- **EXERCISE GOAL**: Leave out every picture and set down, exactly, the lines below from the one holding "yellow rolling pin: 0 -> 1" up to and including the one holding "red pyramid: 7 -> 8".

- **DATA EXTRACT**:
================
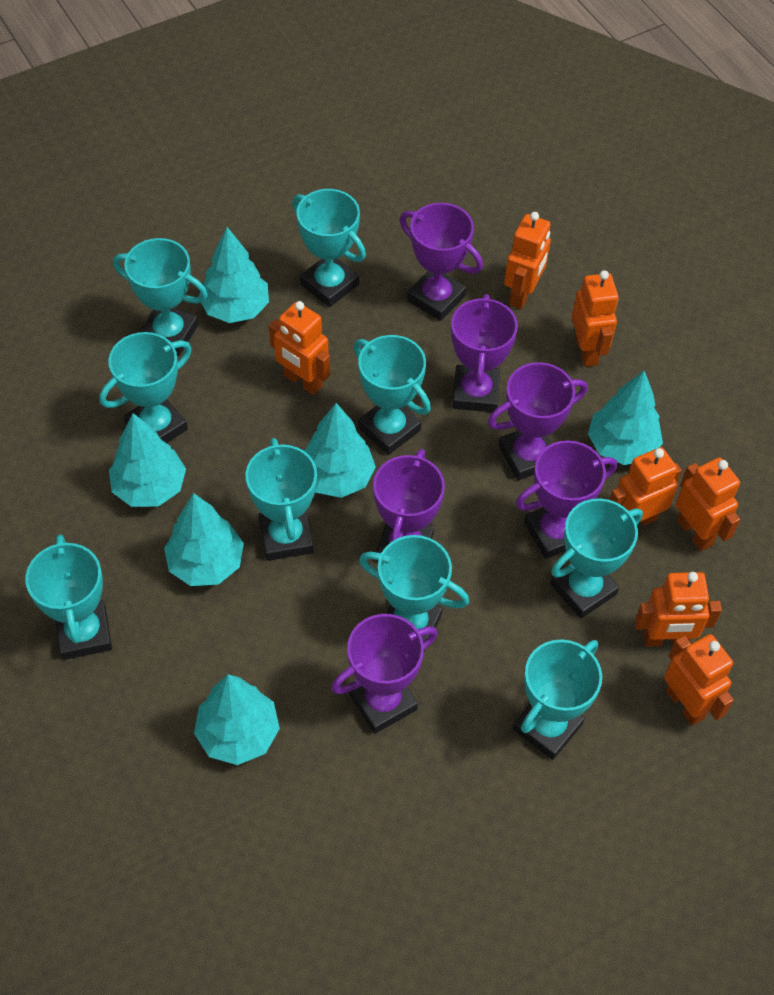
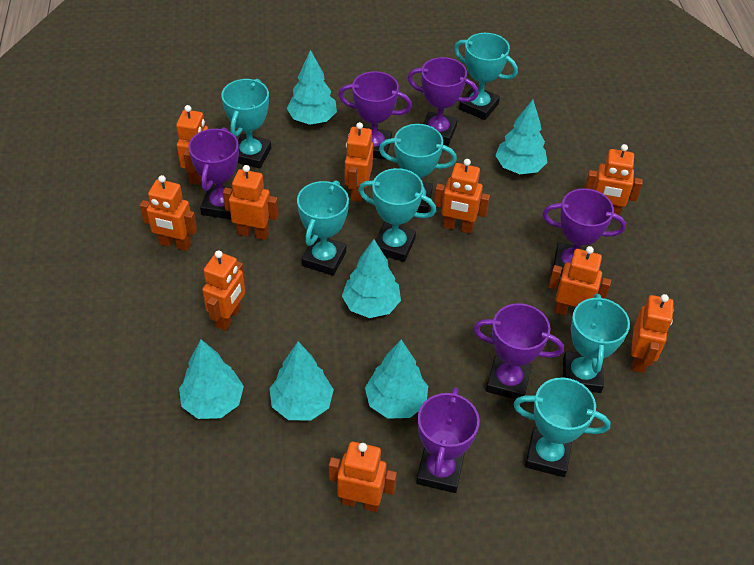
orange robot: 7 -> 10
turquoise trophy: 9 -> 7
================
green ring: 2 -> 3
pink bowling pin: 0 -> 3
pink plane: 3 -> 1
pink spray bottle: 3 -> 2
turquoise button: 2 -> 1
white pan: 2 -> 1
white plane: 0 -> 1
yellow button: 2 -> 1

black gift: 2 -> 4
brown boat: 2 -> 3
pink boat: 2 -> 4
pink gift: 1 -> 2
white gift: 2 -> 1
================
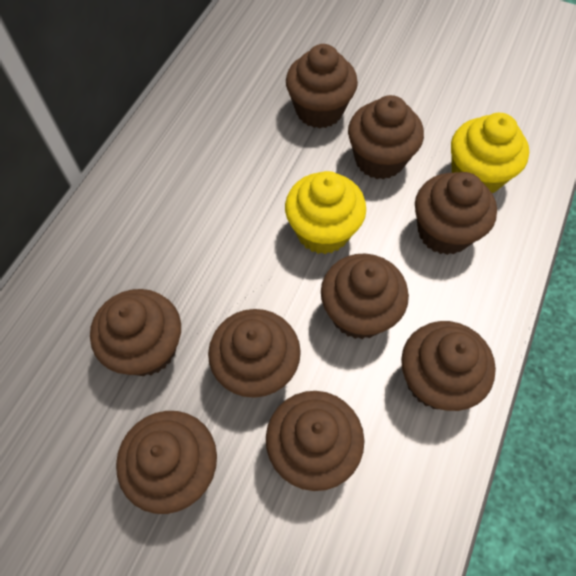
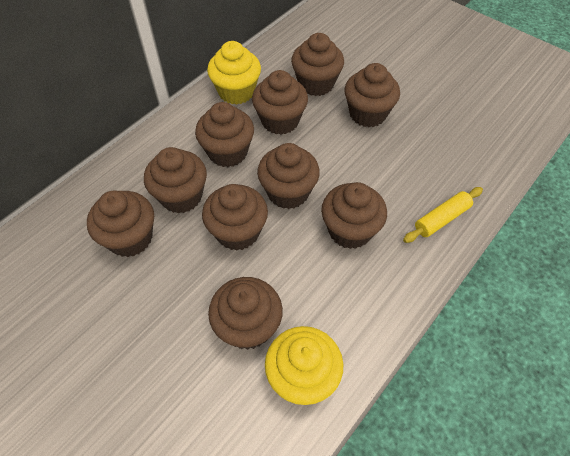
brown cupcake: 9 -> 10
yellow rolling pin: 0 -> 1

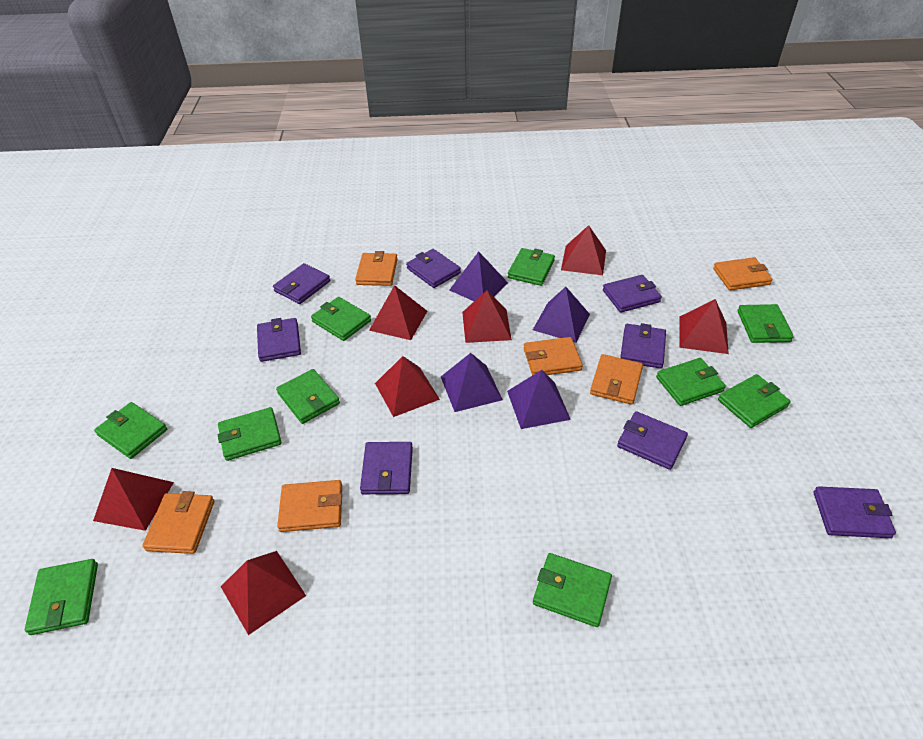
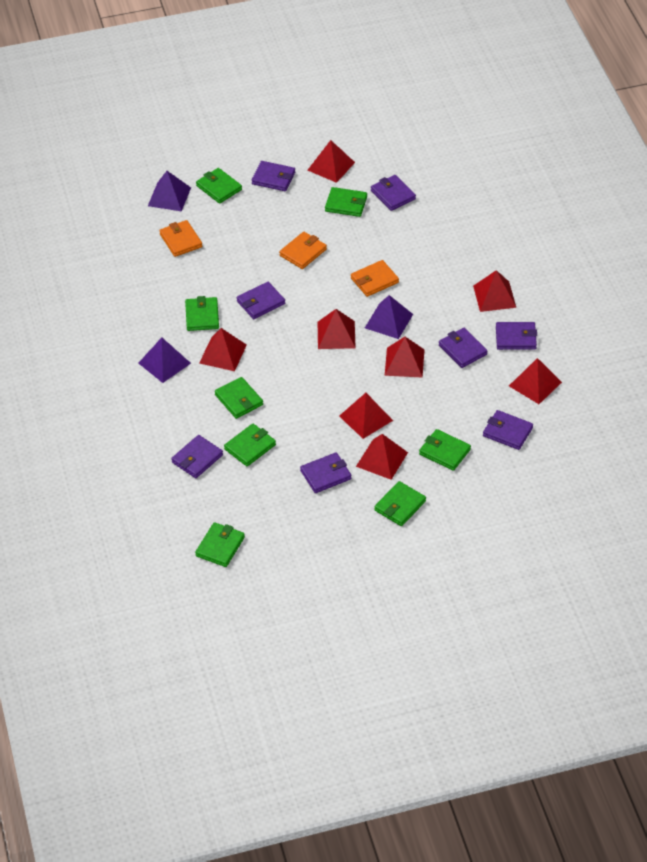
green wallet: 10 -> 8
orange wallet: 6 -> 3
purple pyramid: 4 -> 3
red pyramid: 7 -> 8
================
- **FINISHED EXERCISE**:
yellow rolling pin: 0 -> 1

green wallet: 10 -> 8
orange wallet: 6 -> 3
purple pyramid: 4 -> 3
red pyramid: 7 -> 8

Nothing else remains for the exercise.